(Work item):
Repeat the data word for word, excluding every picture.

(Recorded data):
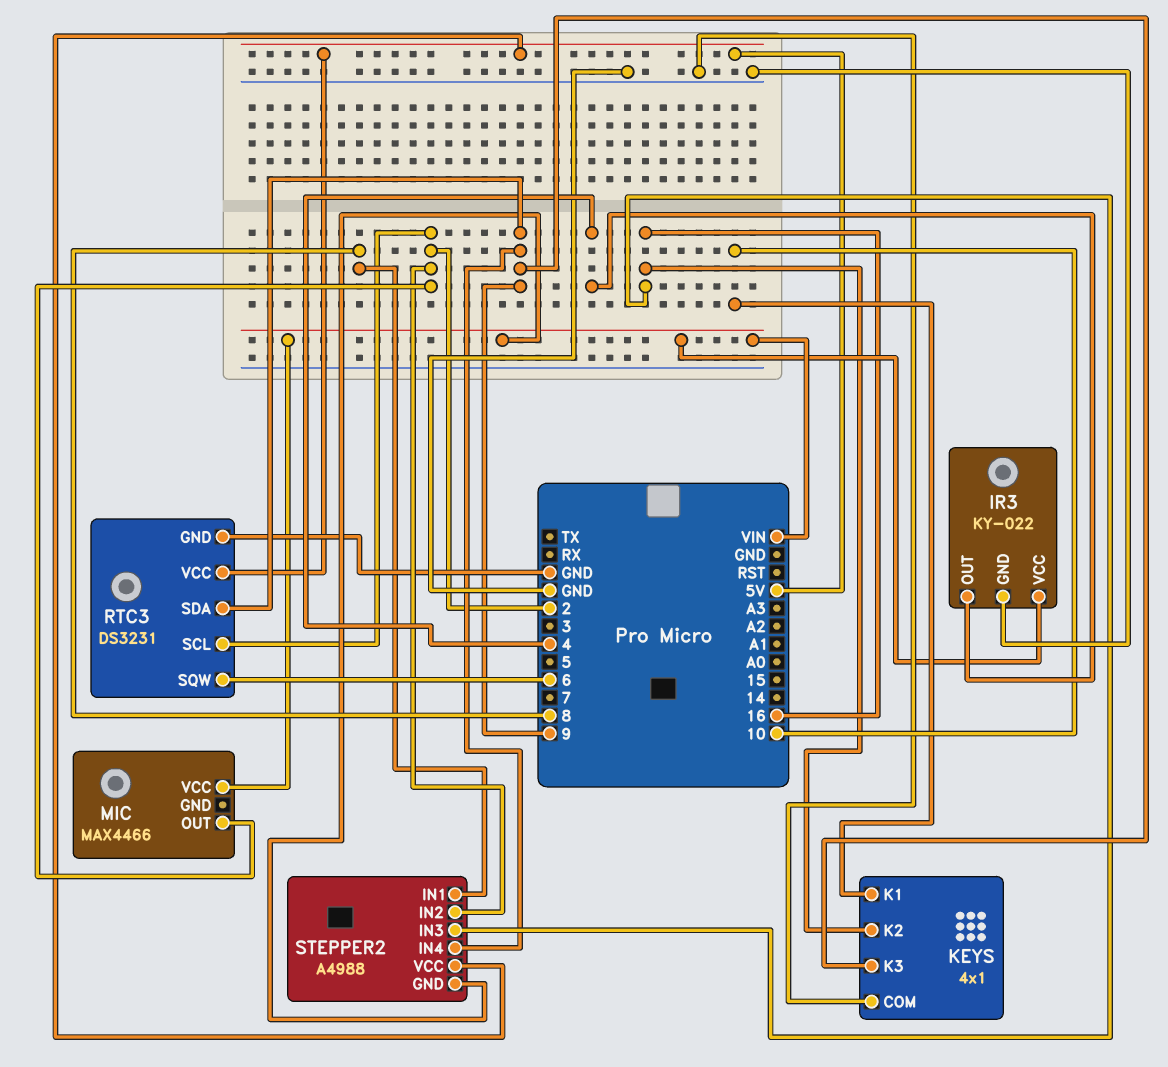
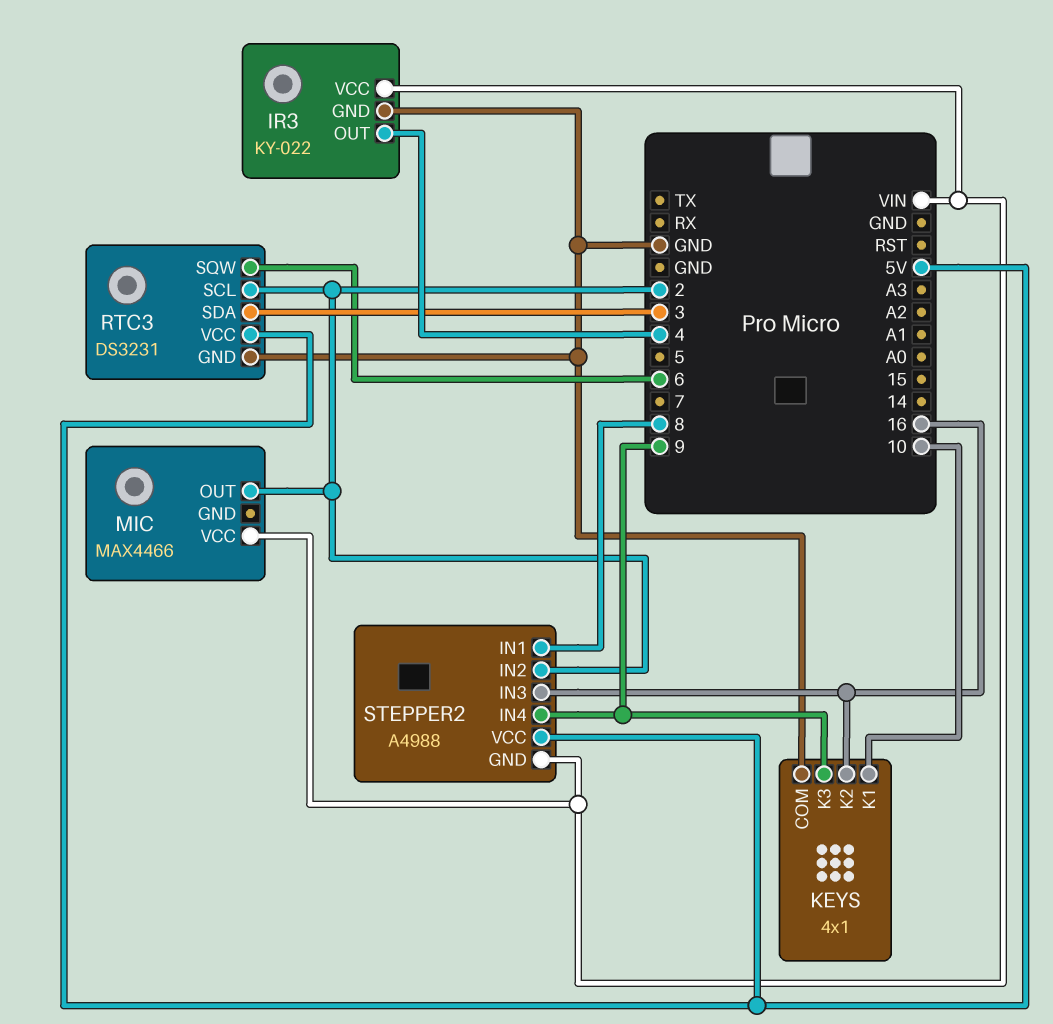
RTC3 pin SDA: 9 -> 3

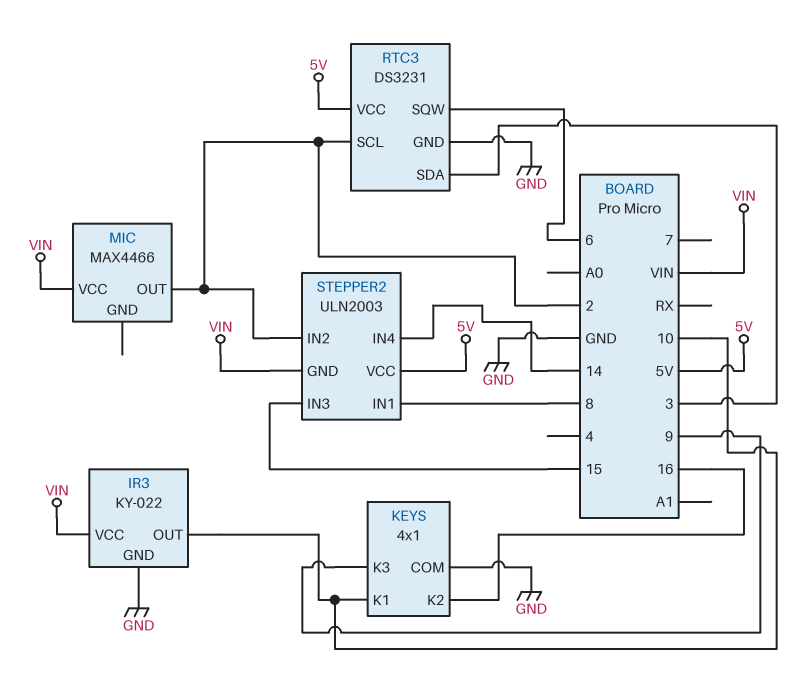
IR3 pin OUT: 4 -> 10
STEPPER2: A4988 -> ULN2003
STEPPER2 pin IN3: 16 -> 15
STEPPER2 pin IN4: 9 -> 14

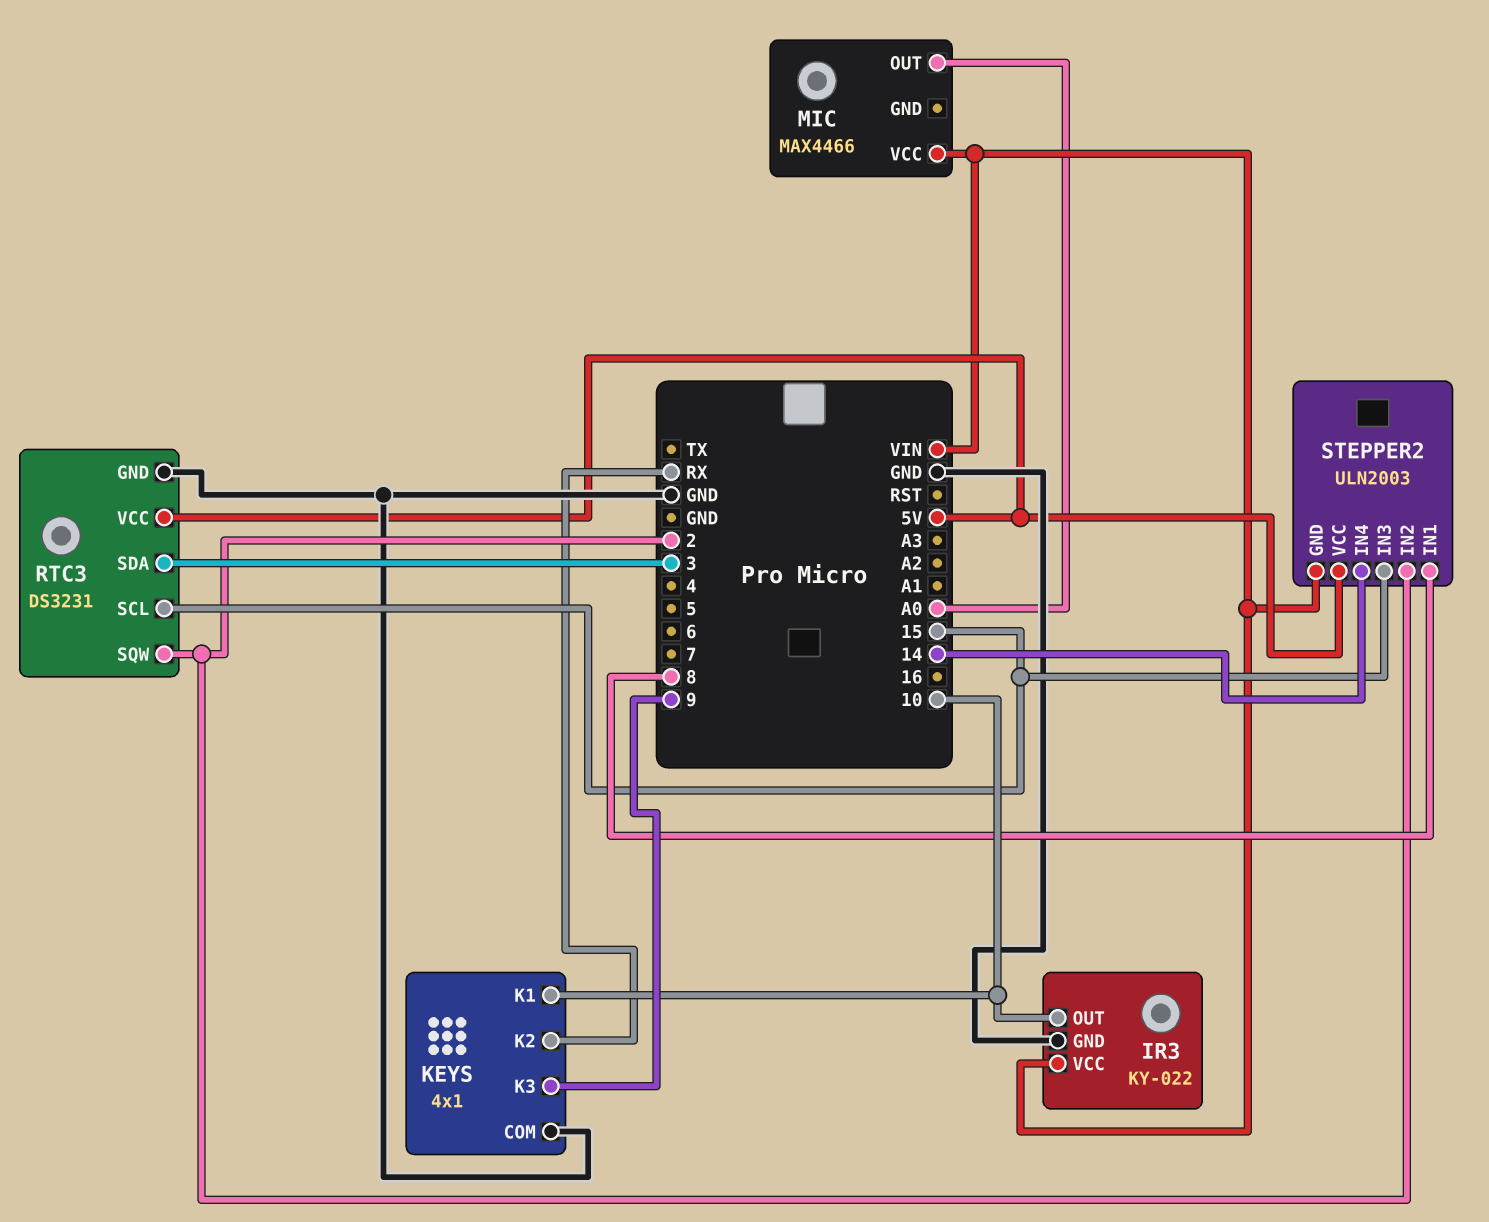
KEYS pin K2: 16 -> RX
MIC pin OUT: 2 -> A0
RTC3 pin SCL: 2 -> 15
RTC3 pin SQW: 6 -> 2

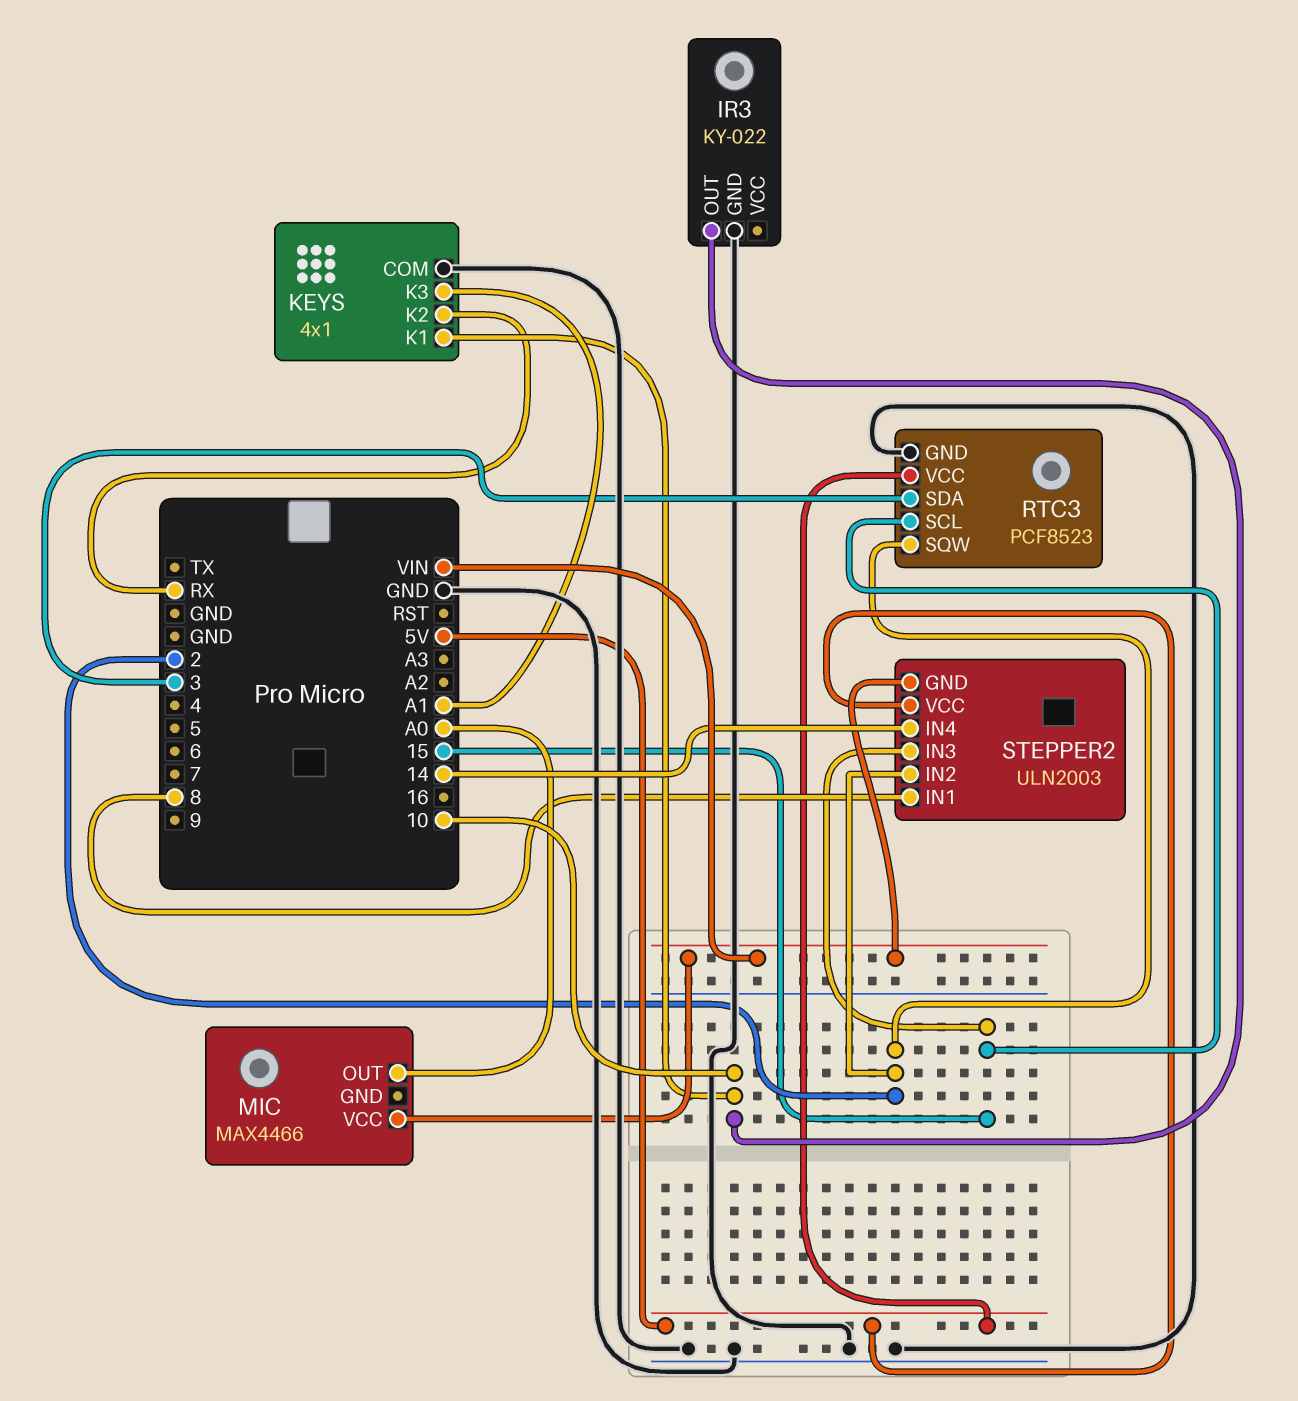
IR3 pin VCC: VIN -> none
KEYS pin K3: 9 -> A1
RTC3: DS3231 -> PCF8523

(Reply):
RTC3 pin SDA: 9 -> 3

IR3 pin OUT: 4 -> 10
STEPPER2: A4988 -> ULN2003
STEPPER2 pin IN3: 16 -> 15
STEPPER2 pin IN4: 9 -> 14

KEYS pin K2: 16 -> RX
MIC pin OUT: 2 -> A0
RTC3 pin SCL: 2 -> 15
RTC3 pin SQW: 6 -> 2

IR3 pin VCC: VIN -> none
KEYS pin K3: 9 -> A1
RTC3: DS3231 -> PCF8523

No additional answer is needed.